▶ [ACTION ITEM] Without altering a single word, repeat the records that follow.

▶ [RECORDS FOR THE TASK]
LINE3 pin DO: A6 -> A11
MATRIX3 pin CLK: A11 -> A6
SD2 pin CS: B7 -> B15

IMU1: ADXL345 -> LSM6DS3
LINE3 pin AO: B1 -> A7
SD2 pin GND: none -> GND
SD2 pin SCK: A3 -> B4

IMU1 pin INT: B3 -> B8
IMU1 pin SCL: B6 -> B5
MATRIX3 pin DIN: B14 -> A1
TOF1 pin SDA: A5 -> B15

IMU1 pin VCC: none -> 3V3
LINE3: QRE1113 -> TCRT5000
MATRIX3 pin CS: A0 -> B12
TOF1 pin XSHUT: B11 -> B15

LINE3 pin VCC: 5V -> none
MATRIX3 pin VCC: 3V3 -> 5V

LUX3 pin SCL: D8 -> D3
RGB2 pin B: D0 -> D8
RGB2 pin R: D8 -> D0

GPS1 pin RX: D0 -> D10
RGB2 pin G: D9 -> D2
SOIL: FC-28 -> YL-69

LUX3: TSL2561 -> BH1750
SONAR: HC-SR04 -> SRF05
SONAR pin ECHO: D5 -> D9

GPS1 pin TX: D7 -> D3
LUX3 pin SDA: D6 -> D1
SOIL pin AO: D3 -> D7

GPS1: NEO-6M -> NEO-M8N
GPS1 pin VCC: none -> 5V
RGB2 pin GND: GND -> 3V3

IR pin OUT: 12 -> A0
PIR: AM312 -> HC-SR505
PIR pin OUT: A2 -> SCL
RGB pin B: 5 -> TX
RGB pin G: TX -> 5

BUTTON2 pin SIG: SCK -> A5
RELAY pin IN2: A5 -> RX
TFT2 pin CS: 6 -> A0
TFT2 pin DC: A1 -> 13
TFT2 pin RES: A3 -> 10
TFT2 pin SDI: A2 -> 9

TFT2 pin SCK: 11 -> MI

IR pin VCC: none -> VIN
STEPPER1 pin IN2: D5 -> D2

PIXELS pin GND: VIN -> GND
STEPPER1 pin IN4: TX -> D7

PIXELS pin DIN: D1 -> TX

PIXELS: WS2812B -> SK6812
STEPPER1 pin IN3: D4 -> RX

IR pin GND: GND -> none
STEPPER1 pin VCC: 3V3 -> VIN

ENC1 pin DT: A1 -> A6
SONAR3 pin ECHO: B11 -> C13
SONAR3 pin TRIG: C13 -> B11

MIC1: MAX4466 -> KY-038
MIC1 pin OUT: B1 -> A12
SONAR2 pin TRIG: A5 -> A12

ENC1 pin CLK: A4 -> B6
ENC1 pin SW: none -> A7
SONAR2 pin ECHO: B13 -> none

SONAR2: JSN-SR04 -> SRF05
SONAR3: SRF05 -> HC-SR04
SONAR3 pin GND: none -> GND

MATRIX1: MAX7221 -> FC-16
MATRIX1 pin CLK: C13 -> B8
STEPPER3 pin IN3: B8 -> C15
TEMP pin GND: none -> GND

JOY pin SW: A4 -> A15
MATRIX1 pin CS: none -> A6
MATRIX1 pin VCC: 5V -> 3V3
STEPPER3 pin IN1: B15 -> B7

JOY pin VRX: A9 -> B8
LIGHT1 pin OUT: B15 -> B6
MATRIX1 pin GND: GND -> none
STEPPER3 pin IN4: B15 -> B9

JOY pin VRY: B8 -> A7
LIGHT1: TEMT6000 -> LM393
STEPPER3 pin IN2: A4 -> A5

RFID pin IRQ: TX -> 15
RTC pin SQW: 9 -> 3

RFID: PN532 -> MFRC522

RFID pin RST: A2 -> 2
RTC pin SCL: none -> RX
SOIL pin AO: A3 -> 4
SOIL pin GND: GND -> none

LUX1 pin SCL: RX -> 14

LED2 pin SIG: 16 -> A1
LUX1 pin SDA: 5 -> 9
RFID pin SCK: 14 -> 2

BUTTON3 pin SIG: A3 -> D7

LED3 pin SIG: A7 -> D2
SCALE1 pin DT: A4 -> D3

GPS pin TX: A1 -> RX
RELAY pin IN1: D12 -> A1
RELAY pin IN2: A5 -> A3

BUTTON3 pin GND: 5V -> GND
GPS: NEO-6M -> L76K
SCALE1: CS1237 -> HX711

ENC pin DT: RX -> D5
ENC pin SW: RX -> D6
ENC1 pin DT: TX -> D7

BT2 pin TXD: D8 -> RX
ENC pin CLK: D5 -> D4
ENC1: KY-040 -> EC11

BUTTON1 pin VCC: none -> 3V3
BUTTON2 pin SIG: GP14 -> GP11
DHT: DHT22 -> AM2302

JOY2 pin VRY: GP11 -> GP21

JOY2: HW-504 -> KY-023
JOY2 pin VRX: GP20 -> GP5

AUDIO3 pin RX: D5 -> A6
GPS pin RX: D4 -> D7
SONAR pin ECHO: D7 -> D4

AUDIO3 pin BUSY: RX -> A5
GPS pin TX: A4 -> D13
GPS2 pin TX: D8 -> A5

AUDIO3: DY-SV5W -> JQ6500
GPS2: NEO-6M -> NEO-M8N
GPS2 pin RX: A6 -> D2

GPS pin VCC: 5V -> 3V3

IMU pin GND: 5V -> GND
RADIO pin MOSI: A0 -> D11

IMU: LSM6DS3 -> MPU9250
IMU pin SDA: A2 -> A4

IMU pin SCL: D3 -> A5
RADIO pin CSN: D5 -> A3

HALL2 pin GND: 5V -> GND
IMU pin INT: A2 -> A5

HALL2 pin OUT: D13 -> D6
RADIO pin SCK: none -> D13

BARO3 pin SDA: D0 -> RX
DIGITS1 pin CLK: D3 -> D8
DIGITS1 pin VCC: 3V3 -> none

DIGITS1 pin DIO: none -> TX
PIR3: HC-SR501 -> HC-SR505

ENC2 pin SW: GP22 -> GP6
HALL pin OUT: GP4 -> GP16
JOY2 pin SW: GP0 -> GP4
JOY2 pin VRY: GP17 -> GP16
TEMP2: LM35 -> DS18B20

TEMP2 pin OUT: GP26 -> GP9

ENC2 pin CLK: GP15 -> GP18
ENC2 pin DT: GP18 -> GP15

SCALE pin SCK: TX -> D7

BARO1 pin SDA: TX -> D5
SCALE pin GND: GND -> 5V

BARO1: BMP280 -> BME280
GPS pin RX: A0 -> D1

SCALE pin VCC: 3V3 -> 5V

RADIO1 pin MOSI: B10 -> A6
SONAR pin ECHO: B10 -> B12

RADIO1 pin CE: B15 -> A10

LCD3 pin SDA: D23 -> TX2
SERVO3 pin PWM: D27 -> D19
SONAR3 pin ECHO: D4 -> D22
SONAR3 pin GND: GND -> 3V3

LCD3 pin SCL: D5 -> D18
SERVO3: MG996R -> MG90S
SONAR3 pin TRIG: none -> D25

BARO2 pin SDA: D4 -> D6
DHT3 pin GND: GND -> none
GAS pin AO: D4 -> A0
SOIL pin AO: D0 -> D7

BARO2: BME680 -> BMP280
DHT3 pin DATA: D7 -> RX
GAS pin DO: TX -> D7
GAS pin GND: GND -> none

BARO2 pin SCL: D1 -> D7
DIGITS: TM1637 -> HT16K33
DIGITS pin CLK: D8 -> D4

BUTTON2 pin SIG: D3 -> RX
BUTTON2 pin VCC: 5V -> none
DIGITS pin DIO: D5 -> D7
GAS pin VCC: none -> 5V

▶ [ANSWER SECTION]
LINE3 pin DO: A6 -> A11
MATRIX3 pin CLK: A11 -> A6
SD2 pin CS: B7 -> B15

IMU1: ADXL345 -> LSM6DS3
LINE3 pin AO: B1 -> A7
SD2 pin GND: none -> GND
SD2 pin SCK: A3 -> B4

IMU1 pin INT: B3 -> B8
IMU1 pin SCL: B6 -> B5
MATRIX3 pin DIN: B14 -> A1
TOF1 pin SDA: A5 -> B15

IMU1 pin VCC: none -> 3V3
LINE3: QRE1113 -> TCRT5000
MATRIX3 pin CS: A0 -> B12
TOF1 pin XSHUT: B11 -> B15

LINE3 pin VCC: 5V -> none
MATRIX3 pin VCC: 3V3 -> 5V

LUX3 pin SCL: D8 -> D3
RGB2 pin B: D0 -> D8
RGB2 pin R: D8 -> D0

GPS1 pin RX: D0 -> D10
RGB2 pin G: D9 -> D2
SOIL: FC-28 -> YL-69

LUX3: TSL2561 -> BH1750
SONAR: HC-SR04 -> SRF05
SONAR pin ECHO: D5 -> D9

GPS1 pin TX: D7 -> D3
LUX3 pin SDA: D6 -> D1
SOIL pin AO: D3 -> D7

GPS1: NEO-6M -> NEO-M8N
GPS1 pin VCC: none -> 5V
RGB2 pin GND: GND -> 3V3

IR pin OUT: 12 -> A0
PIR: AM312 -> HC-SR505
PIR pin OUT: A2 -> SCL
RGB pin B: 5 -> TX
RGB pin G: TX -> 5

BUTTON2 pin SIG: SCK -> A5
RELAY pin IN2: A5 -> RX
TFT2 pin CS: 6 -> A0
TFT2 pin DC: A1 -> 13
TFT2 pin RES: A3 -> 10
TFT2 pin SDI: A2 -> 9

TFT2 pin SCK: 11 -> MI

IR pin VCC: none -> VIN
STEPPER1 pin IN2: D5 -> D2

PIXELS pin GND: VIN -> GND
STEPPER1 pin IN4: TX -> D7

PIXELS pin DIN: D1 -> TX

PIXELS: WS2812B -> SK6812
STEPPER1 pin IN3: D4 -> RX

IR pin GND: GND -> none
STEPPER1 pin VCC: 3V3 -> VIN

ENC1 pin DT: A1 -> A6
SONAR3 pin ECHO: B11 -> C13
SONAR3 pin TRIG: C13 -> B11

MIC1: MAX4466 -> KY-038
MIC1 pin OUT: B1 -> A12
SONAR2 pin TRIG: A5 -> A12

ENC1 pin CLK: A4 -> B6
ENC1 pin SW: none -> A7
SONAR2 pin ECHO: B13 -> none

SONAR2: JSN-SR04 -> SRF05
SONAR3: SRF05 -> HC-SR04
SONAR3 pin GND: none -> GND

MATRIX1: MAX7221 -> FC-16
MATRIX1 pin CLK: C13 -> B8
STEPPER3 pin IN3: B8 -> C15
TEMP pin GND: none -> GND

JOY pin SW: A4 -> A15
MATRIX1 pin CS: none -> A6
MATRIX1 pin VCC: 5V -> 3V3
STEPPER3 pin IN1: B15 -> B7

JOY pin VRX: A9 -> B8
LIGHT1 pin OUT: B15 -> B6
MATRIX1 pin GND: GND -> none
STEPPER3 pin IN4: B15 -> B9

JOY pin VRY: B8 -> A7
LIGHT1: TEMT6000 -> LM393
STEPPER3 pin IN2: A4 -> A5

RFID pin IRQ: TX -> 15
RTC pin SQW: 9 -> 3

RFID: PN532 -> MFRC522

RFID pin RST: A2 -> 2
RTC pin SCL: none -> RX
SOIL pin AO: A3 -> 4
SOIL pin GND: GND -> none

LUX1 pin SCL: RX -> 14

LED2 pin SIG: 16 -> A1
LUX1 pin SDA: 5 -> 9
RFID pin SCK: 14 -> 2

BUTTON3 pin SIG: A3 -> D7

LED3 pin SIG: A7 -> D2
SCALE1 pin DT: A4 -> D3

GPS pin TX: A1 -> RX
RELAY pin IN1: D12 -> A1
RELAY pin IN2: A5 -> A3

BUTTON3 pin GND: 5V -> GND
GPS: NEO-6M -> L76K
SCALE1: CS1237 -> HX711

ENC pin DT: RX -> D5
ENC pin SW: RX -> D6
ENC1 pin DT: TX -> D7

BT2 pin TXD: D8 -> RX
ENC pin CLK: D5 -> D4
ENC1: KY-040 -> EC11

BUTTON1 pin VCC: none -> 3V3
BUTTON2 pin SIG: GP14 -> GP11
DHT: DHT22 -> AM2302

JOY2 pin VRY: GP11 -> GP21

JOY2: HW-504 -> KY-023
JOY2 pin VRX: GP20 -> GP5

AUDIO3 pin RX: D5 -> A6
GPS pin RX: D4 -> D7
SONAR pin ECHO: D7 -> D4

AUDIO3 pin BUSY: RX -> A5
GPS pin TX: A4 -> D13
GPS2 pin TX: D8 -> A5

AUDIO3: DY-SV5W -> JQ6500
GPS2: NEO-6M -> NEO-M8N
GPS2 pin RX: A6 -> D2

GPS pin VCC: 5V -> 3V3

IMU pin GND: 5V -> GND
RADIO pin MOSI: A0 -> D11

IMU: LSM6DS3 -> MPU9250
IMU pin SDA: A2 -> A4

IMU pin SCL: D3 -> A5
RADIO pin CSN: D5 -> A3

HALL2 pin GND: 5V -> GND
IMU pin INT: A2 -> A5

HALL2 pin OUT: D13 -> D6
RADIO pin SCK: none -> D13

BARO3 pin SDA: D0 -> RX
DIGITS1 pin CLK: D3 -> D8
DIGITS1 pin VCC: 3V3 -> none

DIGITS1 pin DIO: none -> TX
PIR3: HC-SR501 -> HC-SR505

ENC2 pin SW: GP22 -> GP6
HALL pin OUT: GP4 -> GP16
JOY2 pin SW: GP0 -> GP4
JOY2 pin VRY: GP17 -> GP16
TEMP2: LM35 -> DS18B20

TEMP2 pin OUT: GP26 -> GP9

ENC2 pin CLK: GP15 -> GP18
ENC2 pin DT: GP18 -> GP15

SCALE pin SCK: TX -> D7

BARO1 pin SDA: TX -> D5
SCALE pin GND: GND -> 5V

BARO1: BMP280 -> BME280
GPS pin RX: A0 -> D1

SCALE pin VCC: 3V3 -> 5V

RADIO1 pin MOSI: B10 -> A6
SONAR pin ECHO: B10 -> B12

RADIO1 pin CE: B15 -> A10

LCD3 pin SDA: D23 -> TX2
SERVO3 pin PWM: D27 -> D19
SONAR3 pin ECHO: D4 -> D22
SONAR3 pin GND: GND -> 3V3

LCD3 pin SCL: D5 -> D18
SERVO3: MG996R -> MG90S
SONAR3 pin TRIG: none -> D25

BARO2 pin SDA: D4 -> D6
DHT3 pin GND: GND -> none
GAS pin AO: D4 -> A0
SOIL pin AO: D0 -> D7

BARO2: BME680 -> BMP280
DHT3 pin DATA: D7 -> RX
GAS pin DO: TX -> D7
GAS pin GND: GND -> none

BARO2 pin SCL: D1 -> D7
DIGITS: TM1637 -> HT16K33
DIGITS pin CLK: D8 -> D4

BUTTON2 pin SIG: D3 -> RX
BUTTON2 pin VCC: 5V -> none
DIGITS pin DIO: D5 -> D7
GAS pin VCC: none -> 5V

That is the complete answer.